_About this exercise_
Should an entry contain an image, leave the image out and repeat the entry's text exactly.

########################################

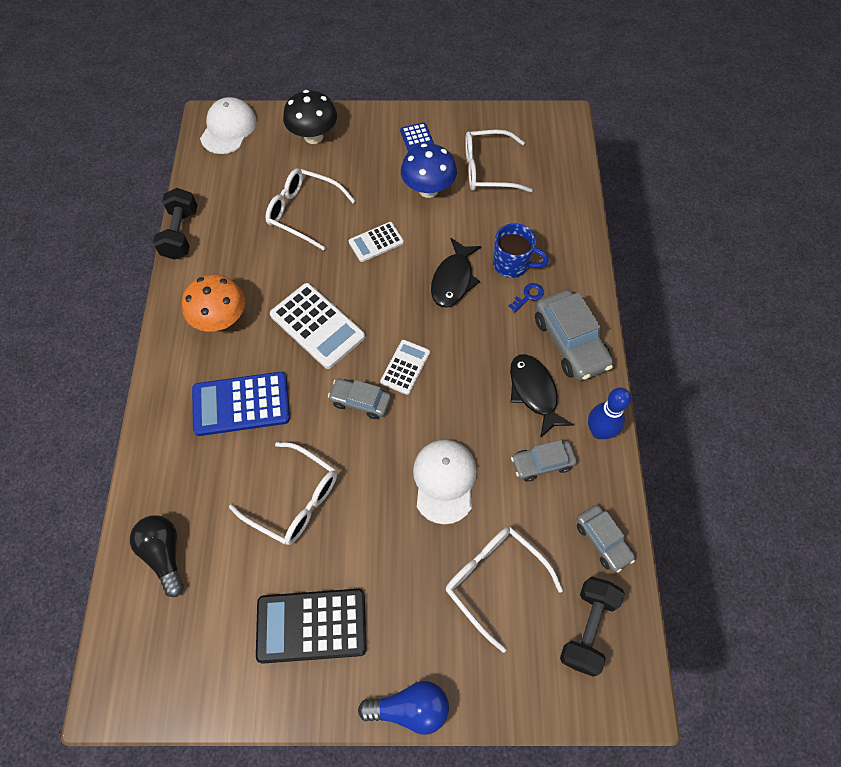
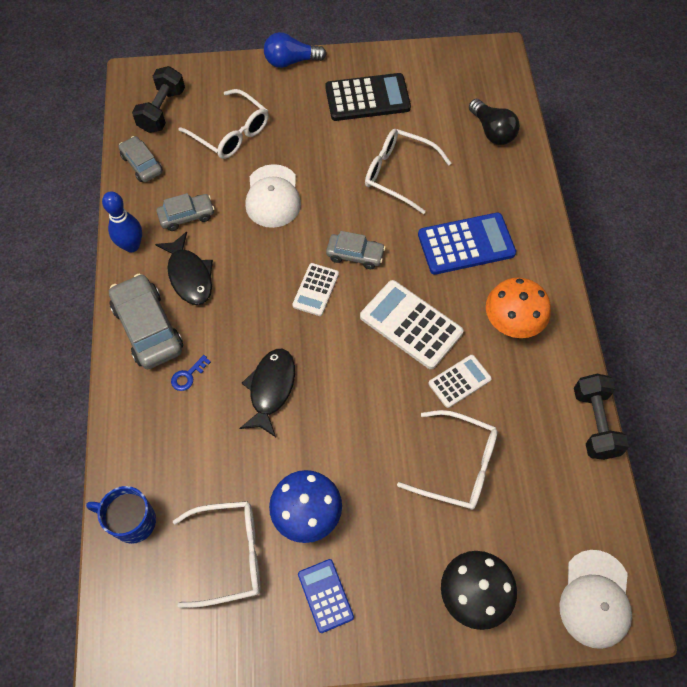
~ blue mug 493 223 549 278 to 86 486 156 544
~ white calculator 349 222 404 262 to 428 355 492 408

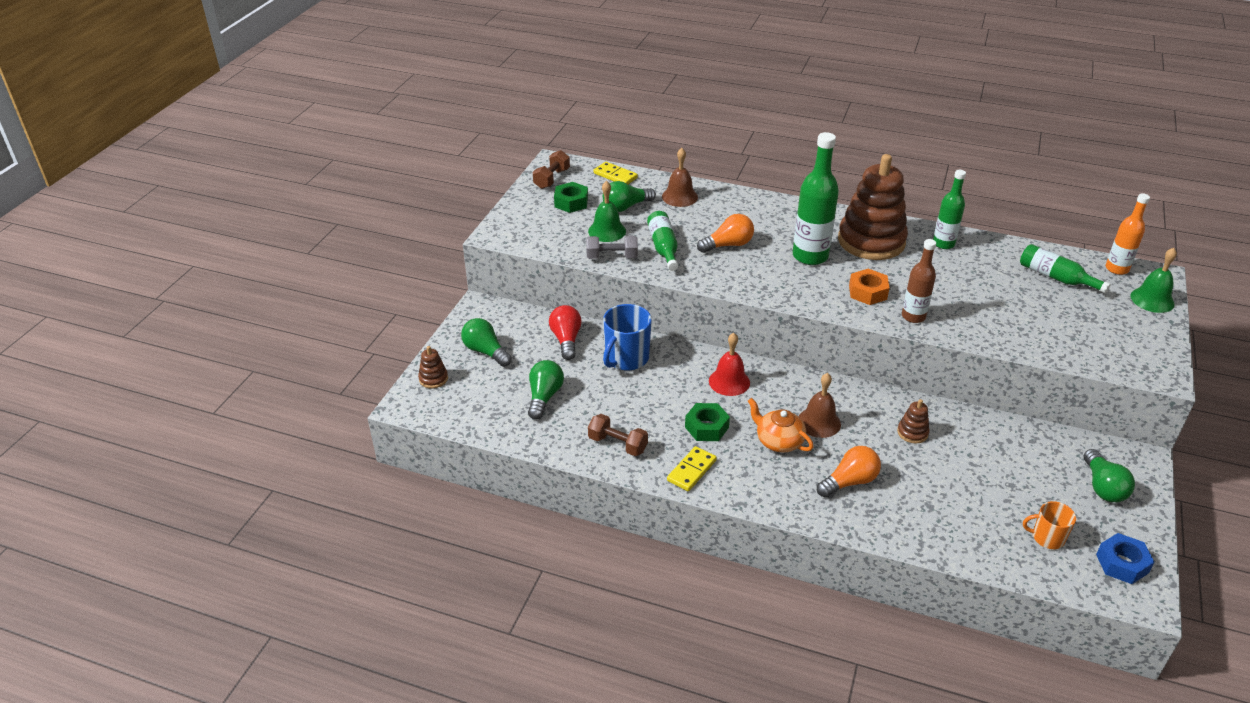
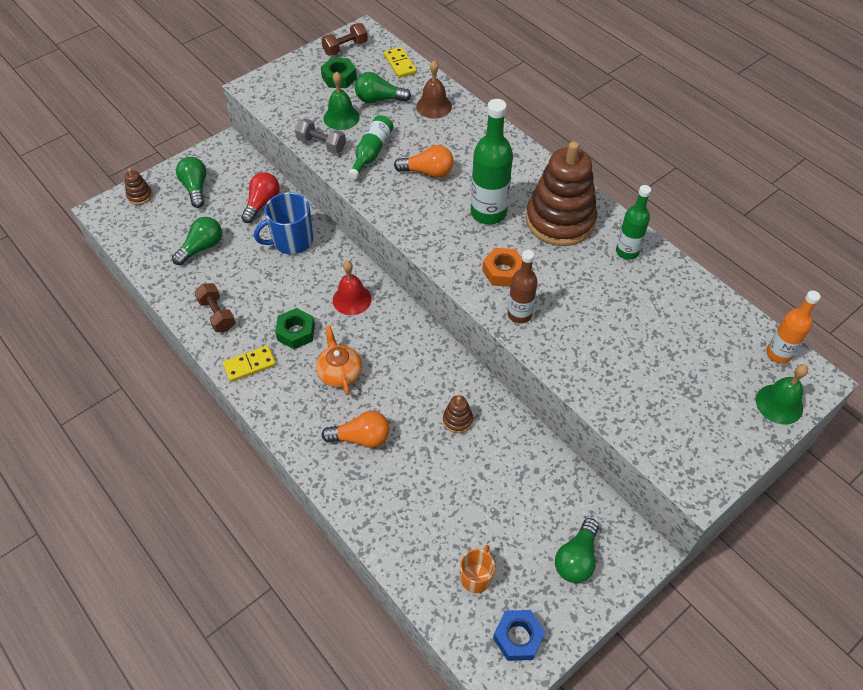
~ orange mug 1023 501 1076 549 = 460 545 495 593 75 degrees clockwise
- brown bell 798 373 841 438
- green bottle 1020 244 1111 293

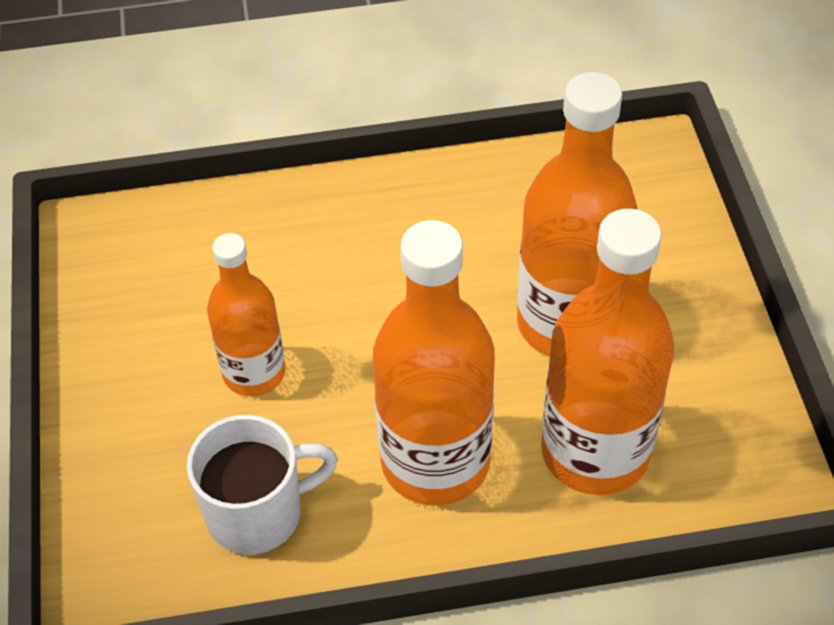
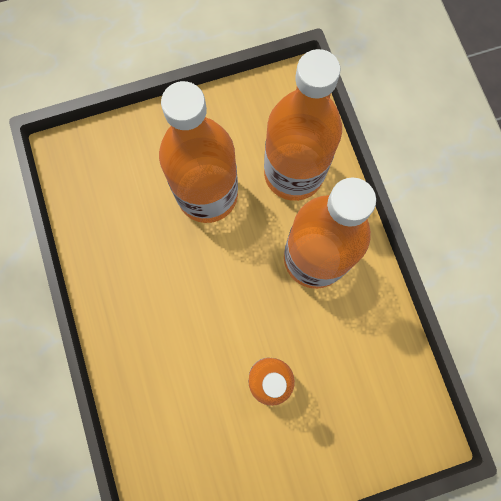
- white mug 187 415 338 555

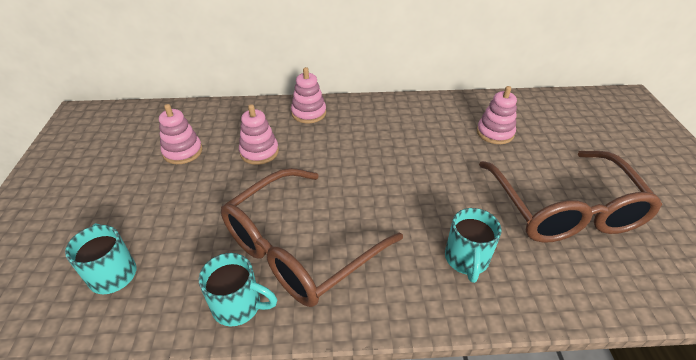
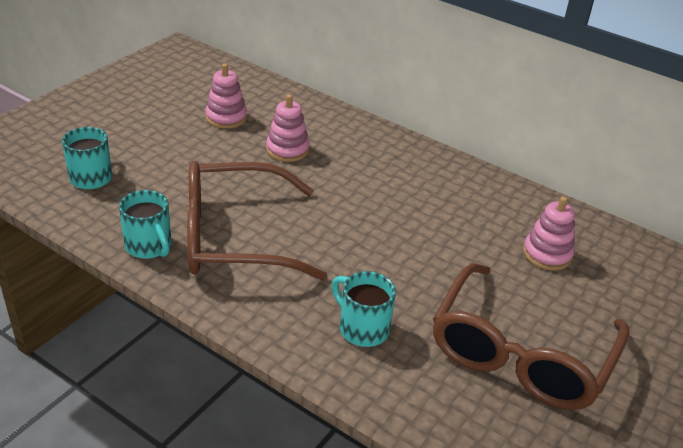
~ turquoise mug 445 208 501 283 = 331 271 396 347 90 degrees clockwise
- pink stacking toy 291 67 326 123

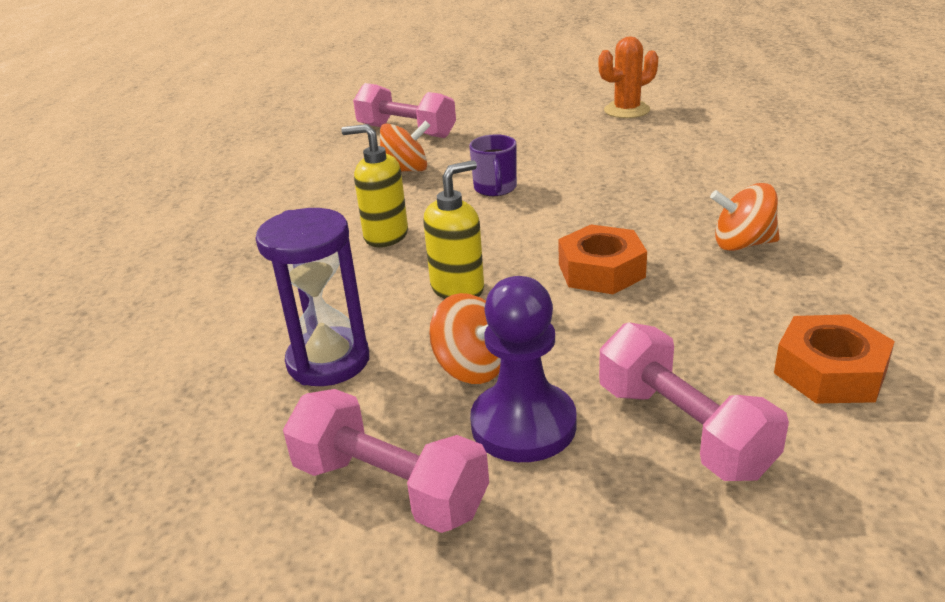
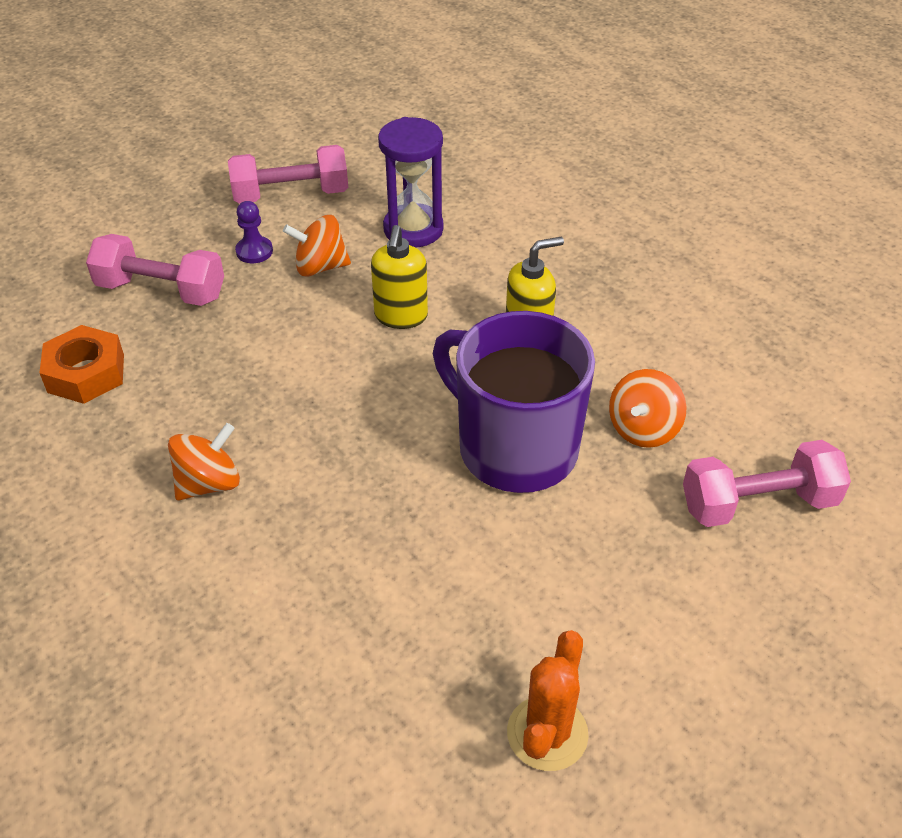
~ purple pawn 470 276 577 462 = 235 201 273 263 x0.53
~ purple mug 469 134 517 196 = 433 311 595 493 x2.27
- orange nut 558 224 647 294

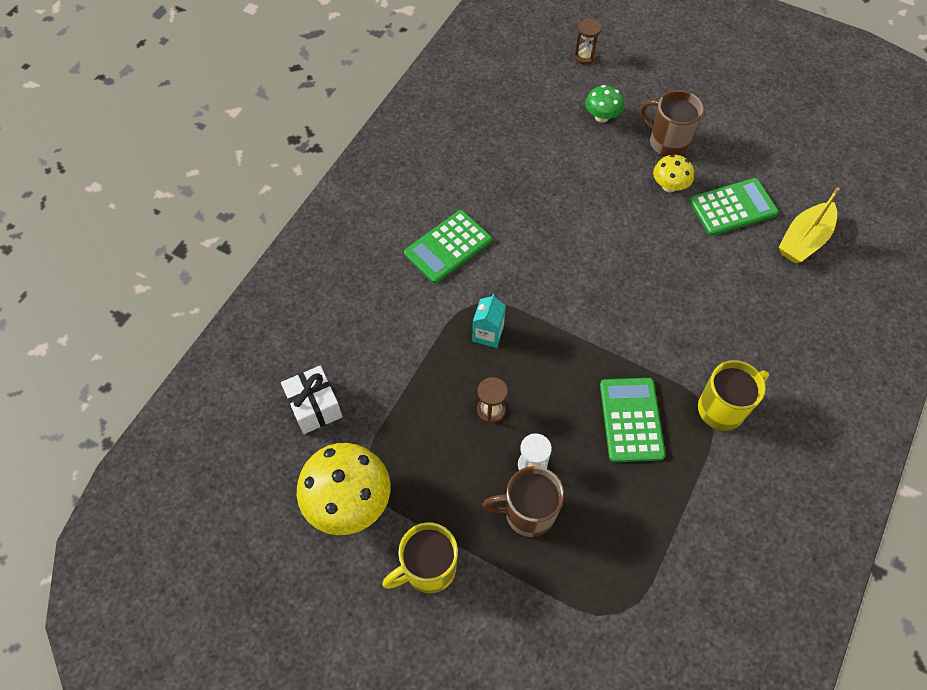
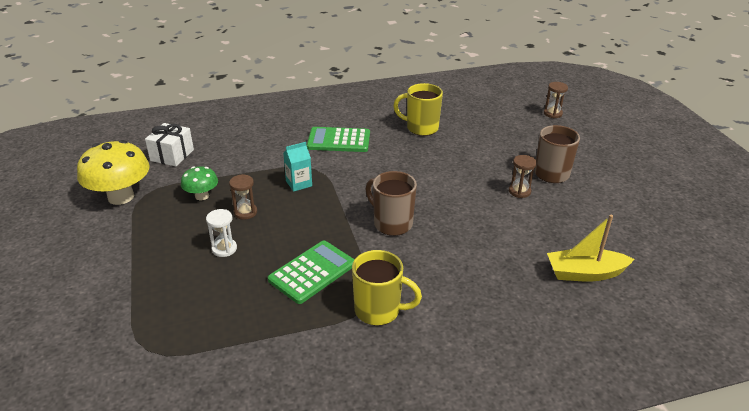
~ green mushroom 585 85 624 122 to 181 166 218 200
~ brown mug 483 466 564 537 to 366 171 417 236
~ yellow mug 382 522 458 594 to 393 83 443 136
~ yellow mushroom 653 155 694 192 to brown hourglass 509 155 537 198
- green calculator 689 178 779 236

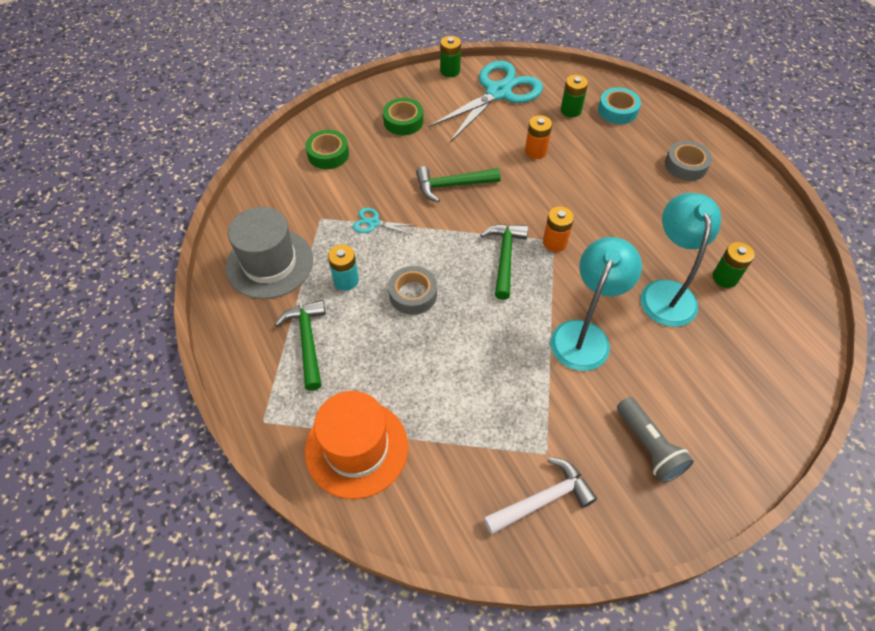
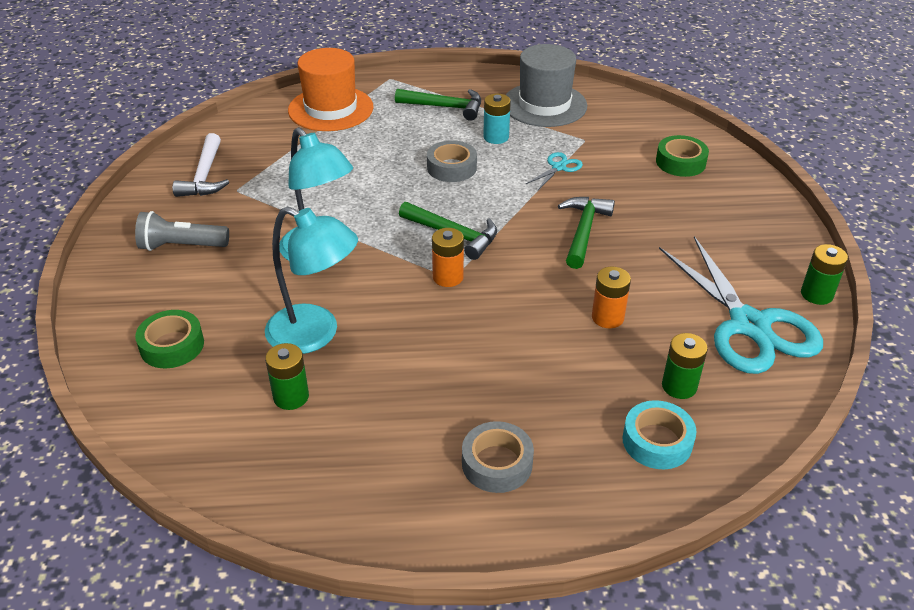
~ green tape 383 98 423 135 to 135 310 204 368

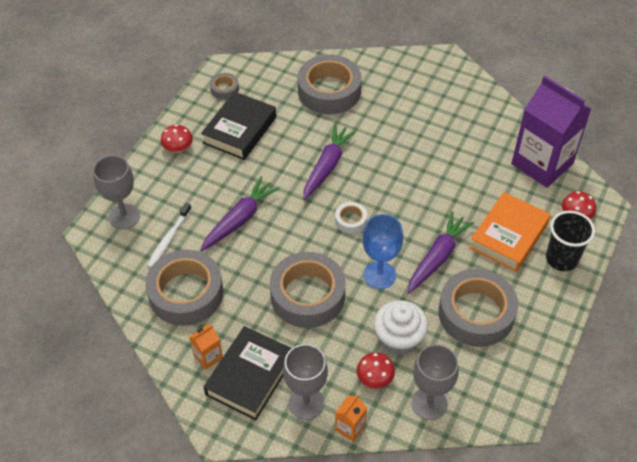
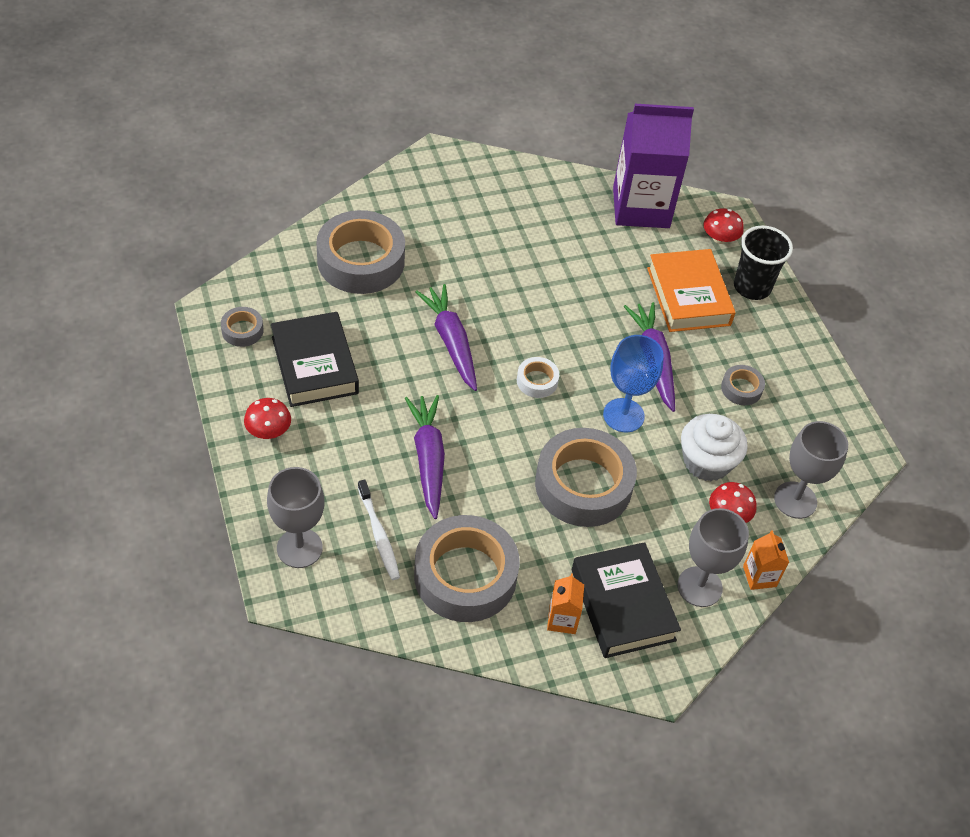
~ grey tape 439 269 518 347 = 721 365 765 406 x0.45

########################################

_Response area_
~ blue mug 493 223 549 278 to 86 486 156 544
~ white calculator 349 222 404 262 to 428 355 492 408

~ orange mug 1023 501 1076 549 = 460 545 495 593 75 degrees clockwise
- brown bell 798 373 841 438
- green bottle 1020 244 1111 293

- white mug 187 415 338 555

~ turquoise mug 445 208 501 283 = 331 271 396 347 90 degrees clockwise
- pink stacking toy 291 67 326 123

~ purple pawn 470 276 577 462 = 235 201 273 263 x0.53
~ purple mug 469 134 517 196 = 433 311 595 493 x2.27
- orange nut 558 224 647 294

~ green mushroom 585 85 624 122 to 181 166 218 200
~ brown mug 483 466 564 537 to 366 171 417 236
~ yellow mug 382 522 458 594 to 393 83 443 136
~ yellow mushroom 653 155 694 192 to brown hourglass 509 155 537 198
- green calculator 689 178 779 236

~ green tape 383 98 423 135 to 135 310 204 368

~ grey tape 439 269 518 347 = 721 365 765 406 x0.45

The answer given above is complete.